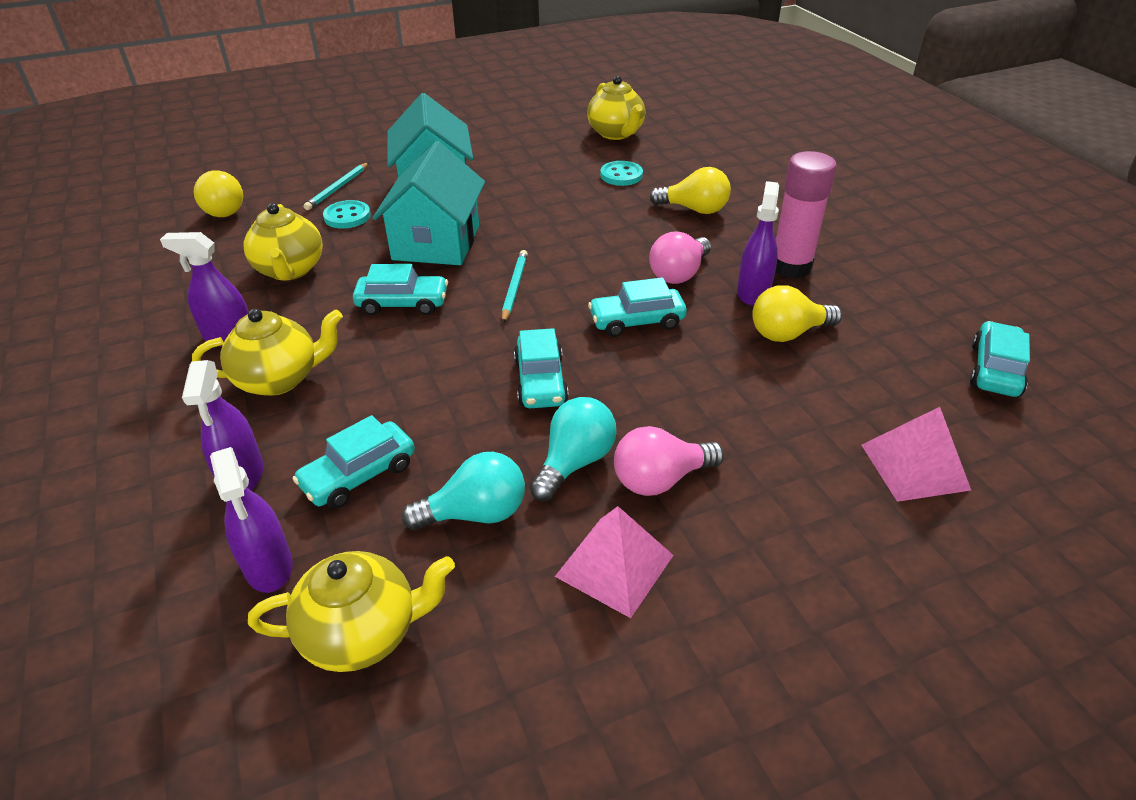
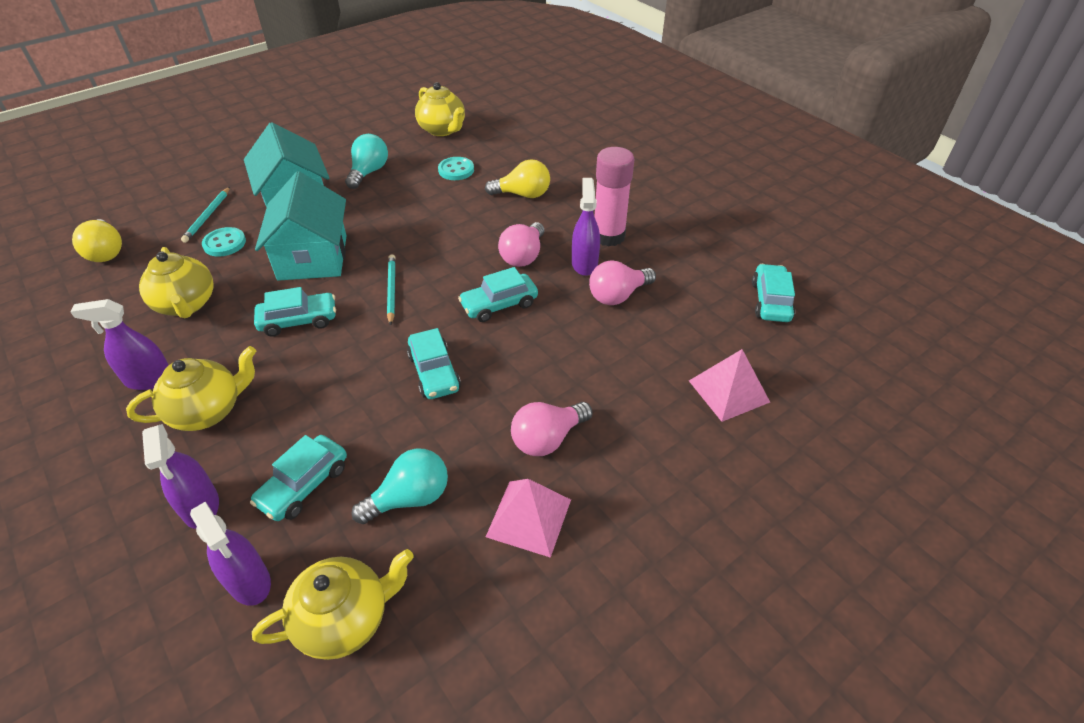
camera: 15 degrees left, 5 degrees up
(575, 462) = (478, 438): turquoise light bulb -> turquoise light bulb (369, 172)
(788, 333) = (618, 295): yellow light bulb -> pink light bulb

**Try it:**
Please report every line of the listing that contains the string "bulb".

**Result for this task:**
(575, 462) = (478, 438): turquoise light bulb -> turquoise light bulb (369, 172)
(788, 333) = (618, 295): yellow light bulb -> pink light bulb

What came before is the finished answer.